Problem :: An exact copy of the data below is needed; please leave out any pictures.

Dataset extract ::
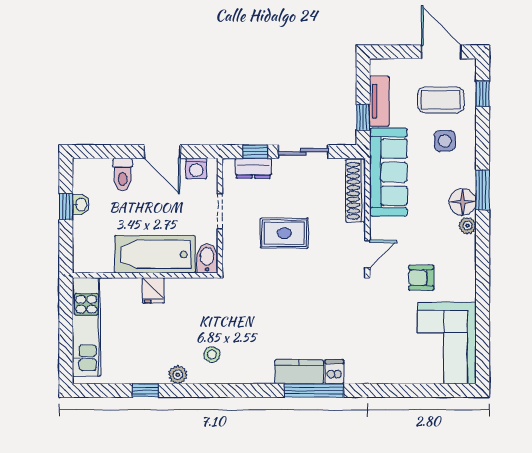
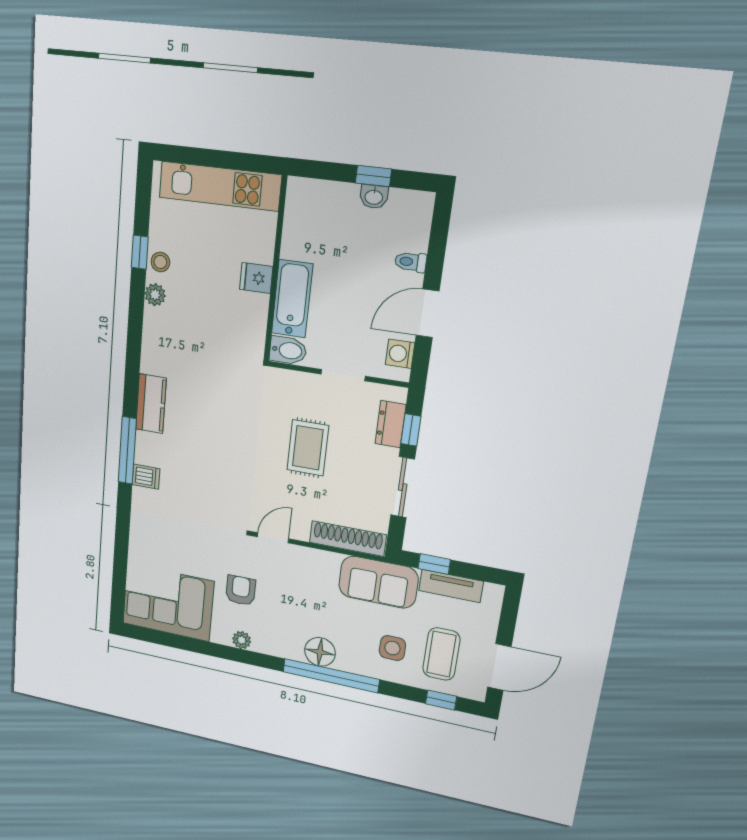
sofa: (388, 172) -> (378, 582), width x0.73
toilet: (123, 175) -> (411, 262), width x0.73, depth x0.72
window: (483, 190) -> (331, 676), width x2.11
plant: (467, 226) -> (242, 640), moved
bathtub: (155, 254) -> (292, 299), width x0.73, depth x0.73
door: (368, 254) -> (273, 538), swing flipped
stool: (212, 355) -> (160, 262), moved
kitchen counter: (299, 372) -> (151, 404), moved

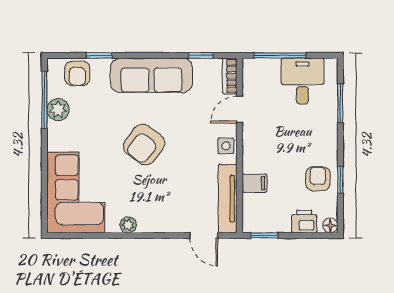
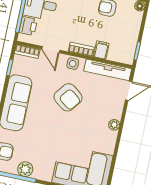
armchair: (144, 145) -> (68, 97), moved
bookcase: (249, 154) -> (81, 49), added
printer: (304, 222) -> (28, 26), moved, turned 180
plant: (128, 225) -> (114, 125), moved

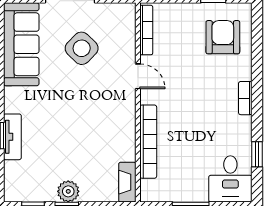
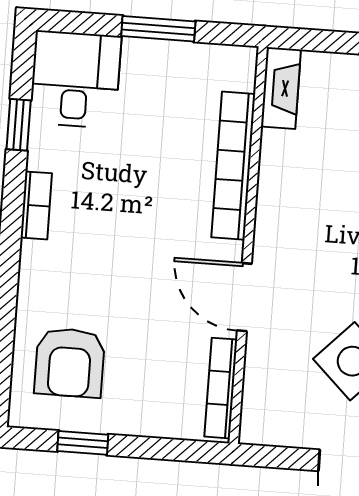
door: (138, 76) -> (244, 297), width x1.38
bookcase: (245, 98) -> (36, 205), moved

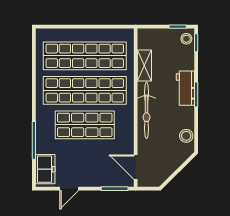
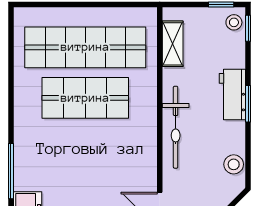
shelving: (144, 66) -> (173, 44), moved
shop shelf: (85, 90) -> (85, 98), width x0.71
shop shelf: (85, 125) -> (85, 148), removed

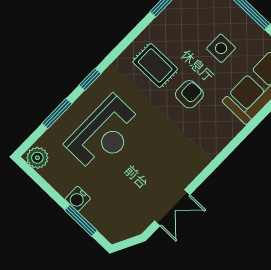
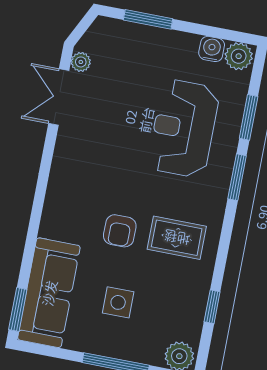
window: (90, 79) -> (237, 177), width x1.50
water cooler: (78, 199) -> (212, 49), moved
plant: (143, 221) -> (81, 62), added

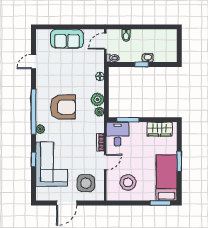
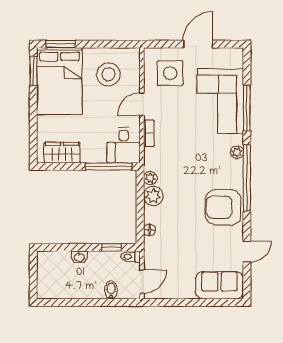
sofa: (67, 39) -> (220, 285), moved
window: (142, 64) -> (111, 247), moved
armchair: (63, 107) -> (223, 207), moved
window: (128, 120) -> (109, 166), width x1.44
window: (34, 159) -> (247, 108), width x2.17
window: (179, 161) -> (33, 71), moved
bed: (167, 178) -> (59, 81), width x1.50

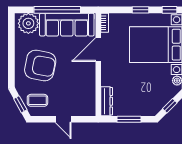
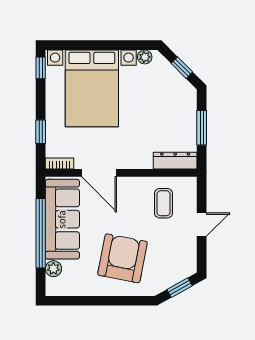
window: (141, 10) -> (41, 132), moved
plant: (28, 23) -> (53, 269), width x0.53, depth x0.53
coffee table: (37, 100) -> (163, 203), moved

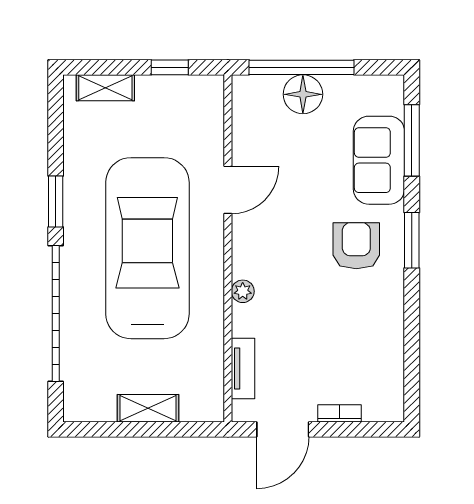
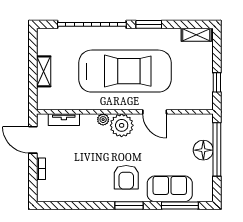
shelving: (105, 88) -> (196, 35), moved, turned 90
armchair: (356, 246) -> (126, 177), turned 90
plant: (254, 255) -> (122, 125), added

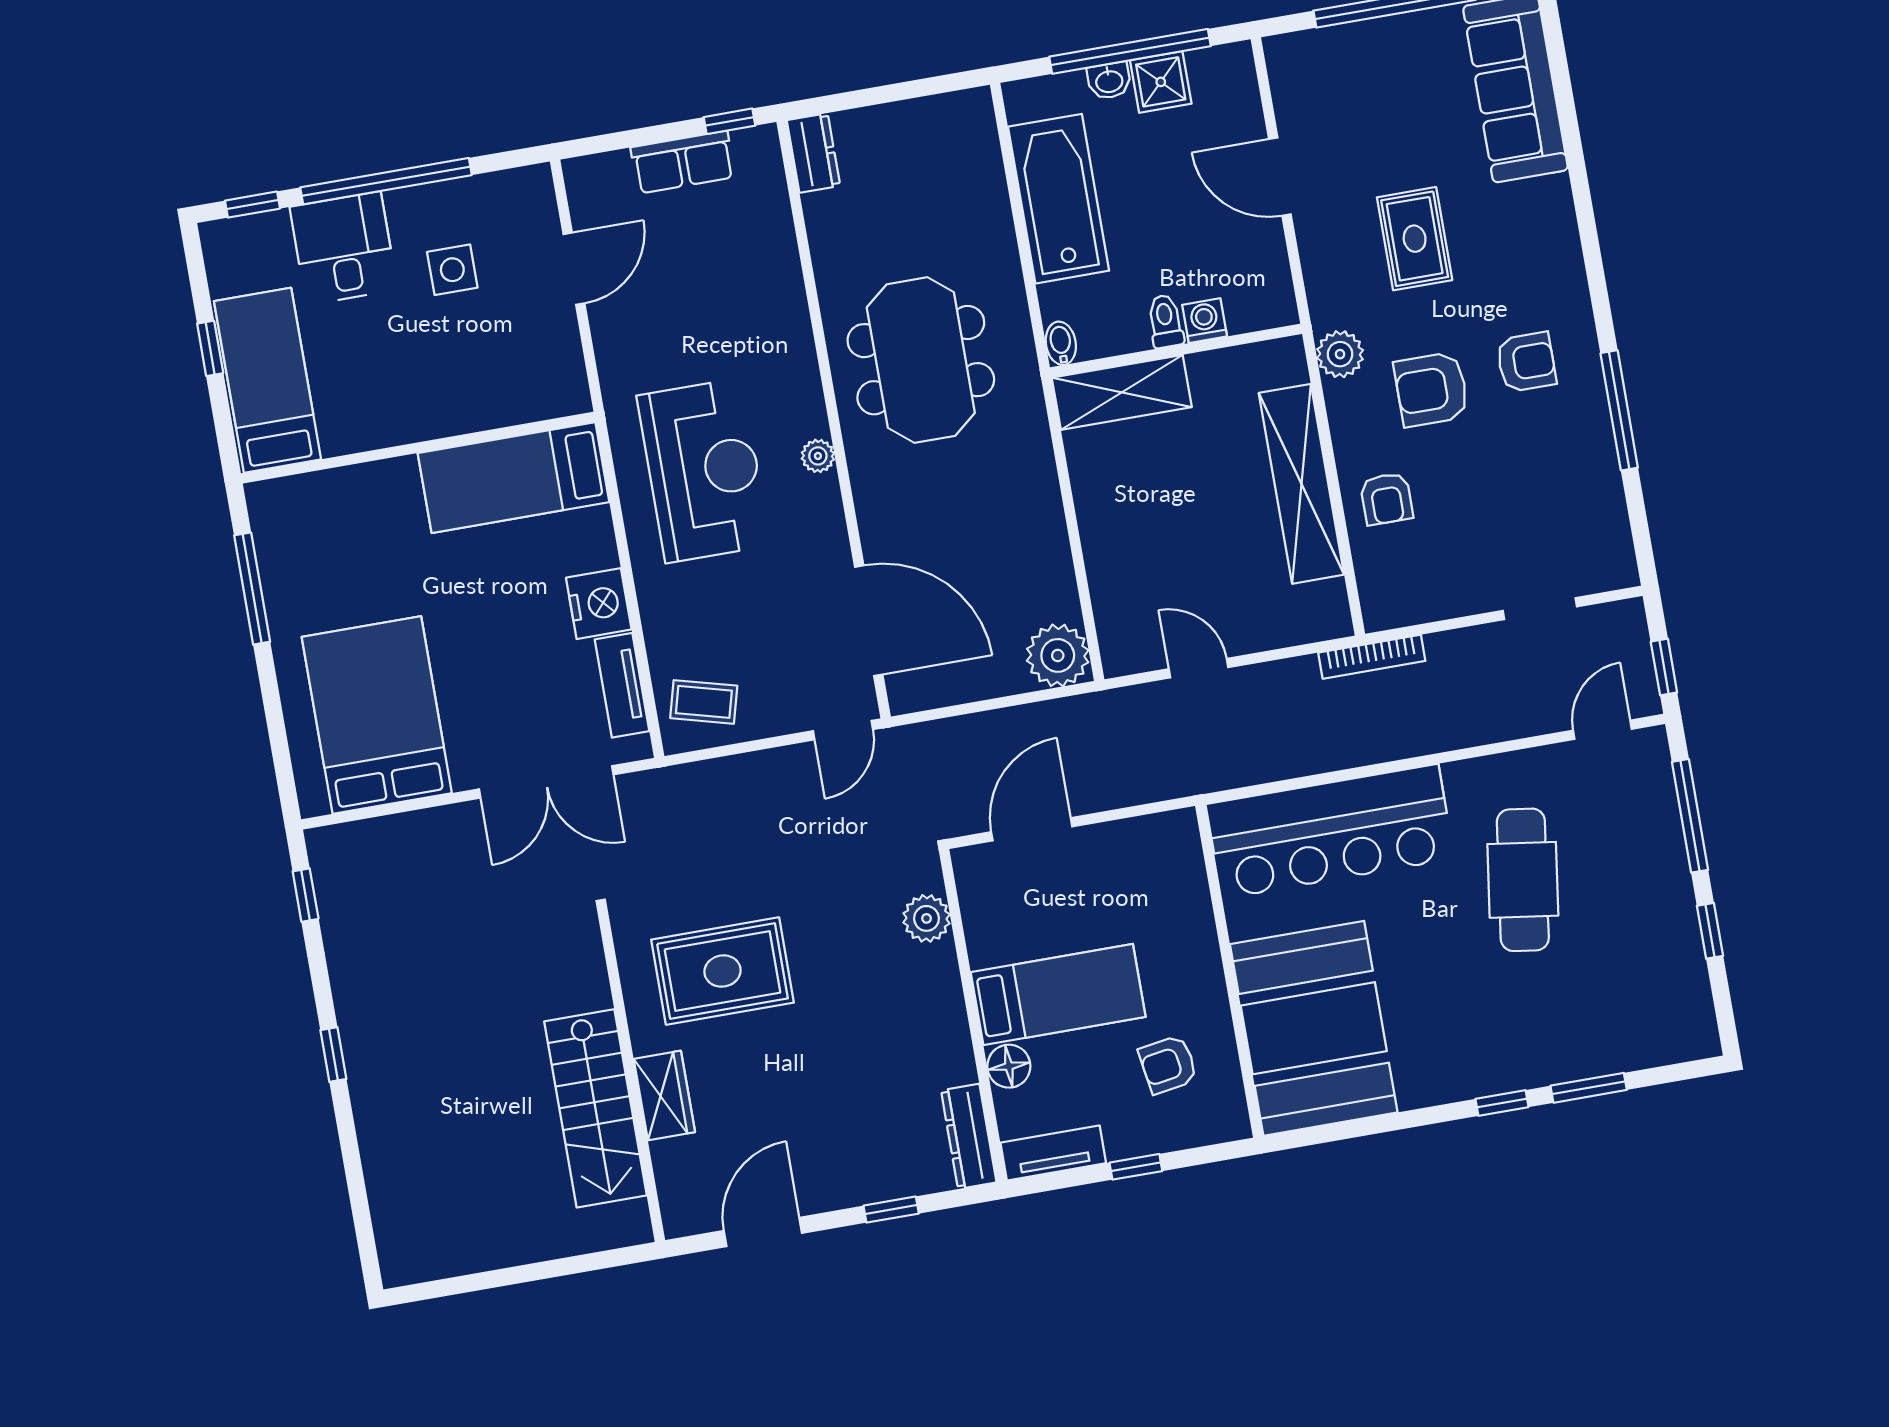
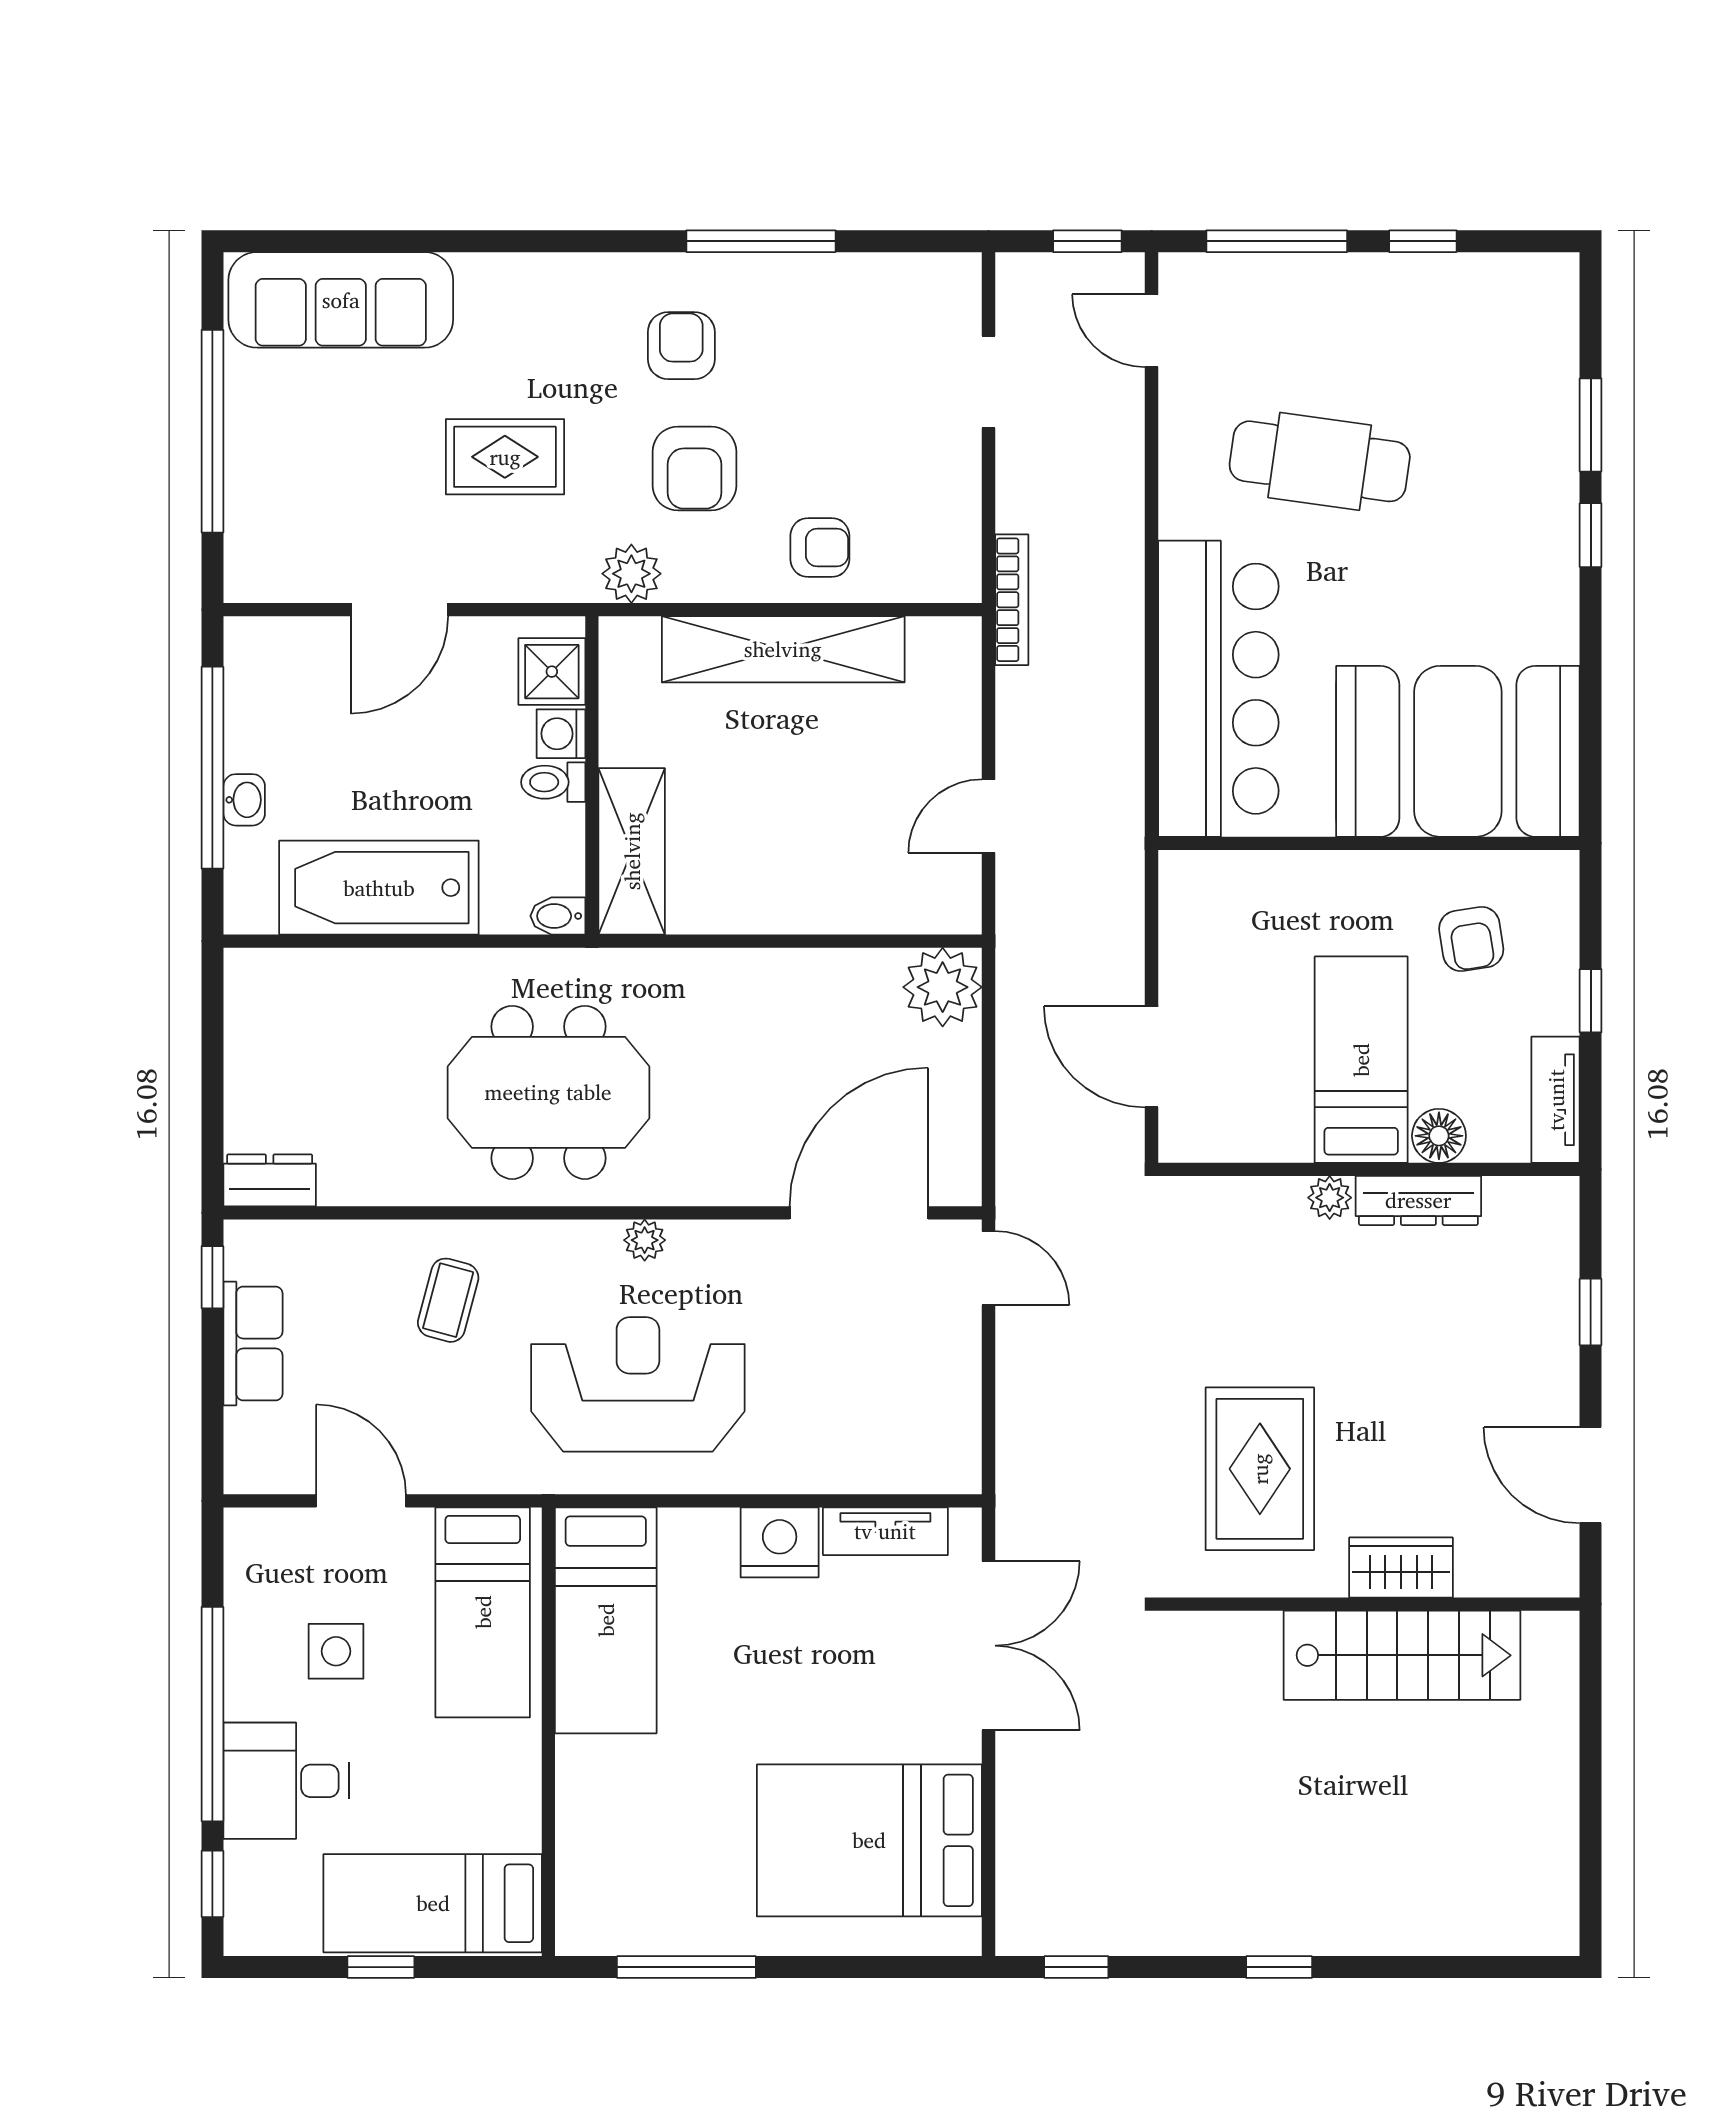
shower: (1161, 82) -> (552, 672), moved
bed: (503, 380) -> (483, 1612), added
coffee table: (704, 702) -> (448, 1300), moved
plant: (927, 918) -> (1330, 1198), moved, width x0.73, depth x0.73
dresser: (969, 1136) -> (1418, 1200), moved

Result ::
sofa: (388, 172) -> (378, 582), width x0.73
toilet: (123, 175) -> (411, 262), width x0.73, depth x0.72
window: (483, 190) -> (331, 676), width x2.11
plant: (467, 226) -> (242, 640), moved
bathtub: (155, 254) -> (292, 299), width x0.73, depth x0.73
door: (368, 254) -> (273, 538), swing flipped
stool: (212, 355) -> (160, 262), moved
kitchen counter: (299, 372) -> (151, 404), moved

armchair: (144, 145) -> (68, 97), moved
bookcase: (249, 154) -> (81, 49), added
printer: (304, 222) -> (28, 26), moved, turned 180
plant: (128, 225) -> (114, 125), moved

door: (138, 76) -> (244, 297), width x1.38
bookcase: (245, 98) -> (36, 205), moved

shelving: (144, 66) -> (173, 44), moved
shop shelf: (85, 90) -> (85, 98), width x0.71
shop shelf: (85, 125) -> (85, 148), removed

window: (90, 79) -> (237, 177), width x1.50
water cooler: (78, 199) -> (212, 49), moved
plant: (143, 221) -> (81, 62), added

sofa: (67, 39) -> (220, 285), moved
window: (142, 64) -> (111, 247), moved
armchair: (63, 107) -> (223, 207), moved
window: (128, 120) -> (109, 166), width x1.44
window: (34, 159) -> (247, 108), width x2.17
window: (179, 161) -> (33, 71), moved
bed: (167, 178) -> (59, 81), width x1.50

window: (141, 10) -> (41, 132), moved
plant: (28, 23) -> (53, 269), width x0.53, depth x0.53
coffee table: (37, 100) -> (163, 203), moved

shelving: (105, 88) -> (196, 35), moved, turned 90
armchair: (356, 246) -> (126, 177), turned 90
plant: (254, 255) -> (122, 125), added

shower: (1161, 82) -> (552, 672), moved
bed: (503, 380) -> (483, 1612), added
coffee table: (704, 702) -> (448, 1300), moved
plant: (927, 918) -> (1330, 1198), moved, width x0.73, depth x0.73
dresser: (969, 1136) -> (1418, 1200), moved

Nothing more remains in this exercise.